PROMPT:
The answer must be a word-for-word copy of the records below, with every picture left out.

= Beginning of Section =

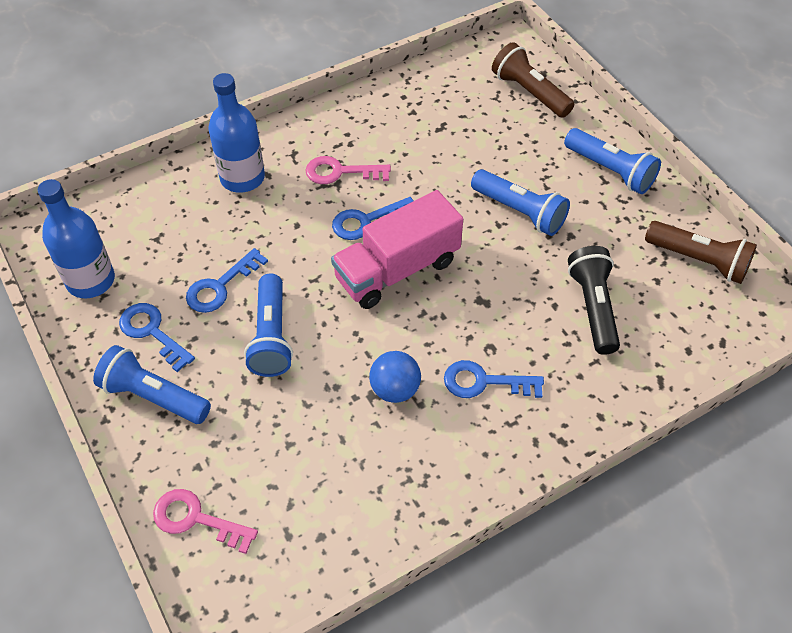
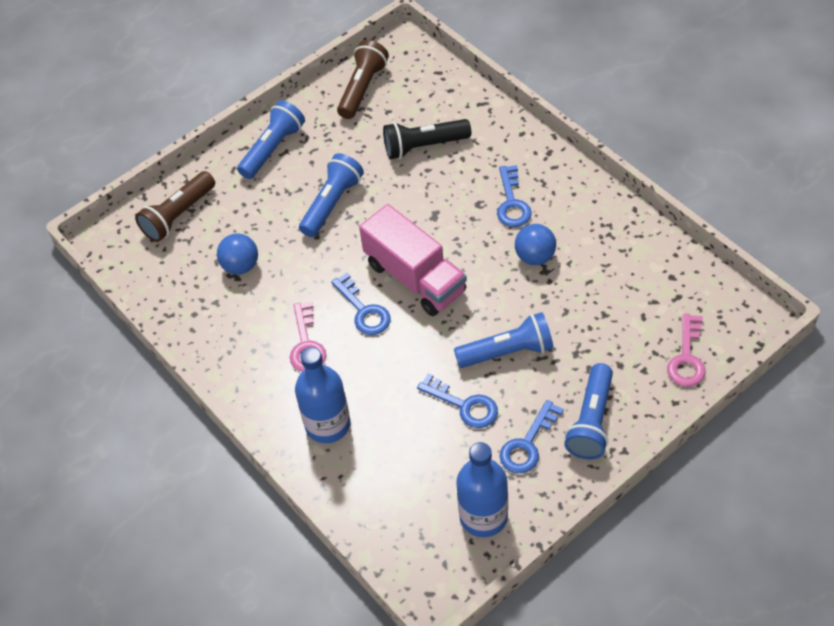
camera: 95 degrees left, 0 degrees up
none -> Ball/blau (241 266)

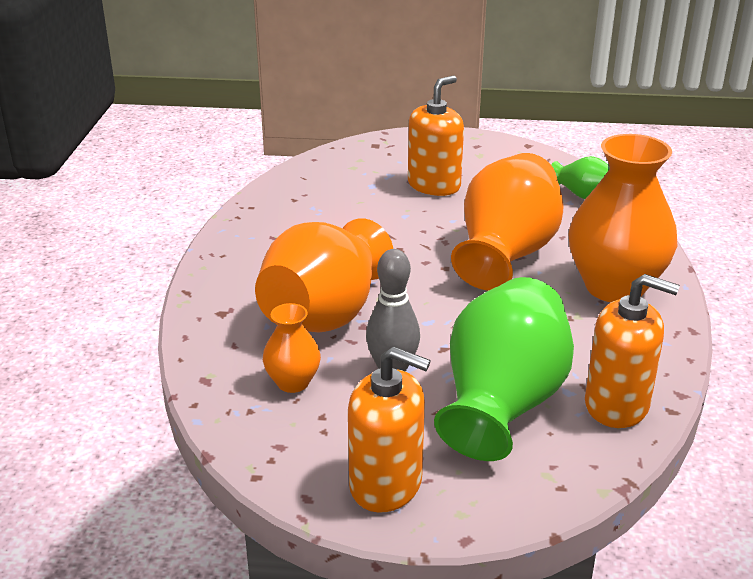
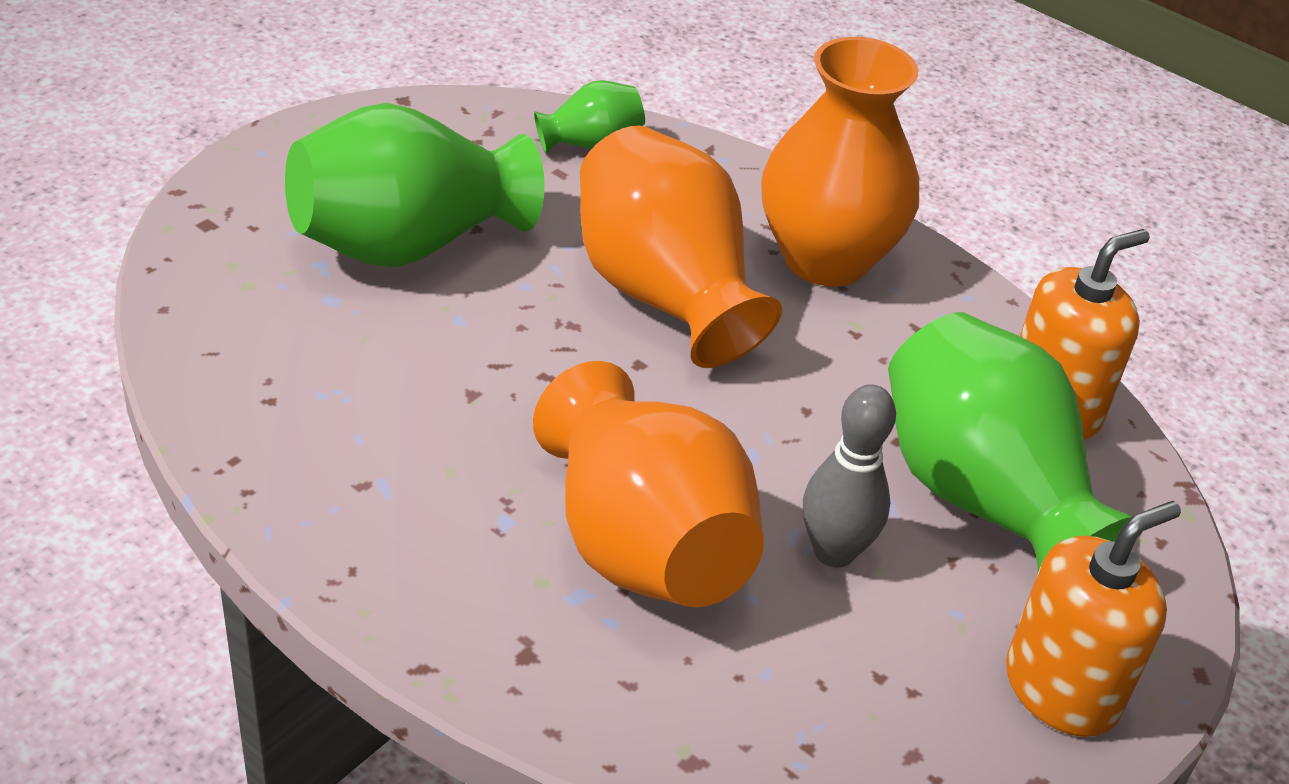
camera: 60 degrees left, 10 degrees up
Vase/orange (293 382) -> none
Seifenspender/orange (434 185) -> Vase/grün (408 244)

= End of Section =

RESPONSE AREA:
camera: 95 degrees left, 0 degrees up
none -> Ball/blau (241 266)

camera: 60 degrees left, 10 degrees up
Vase/orange (293 382) -> none
Seifenspender/orange (434 185) -> Vase/grün (408 244)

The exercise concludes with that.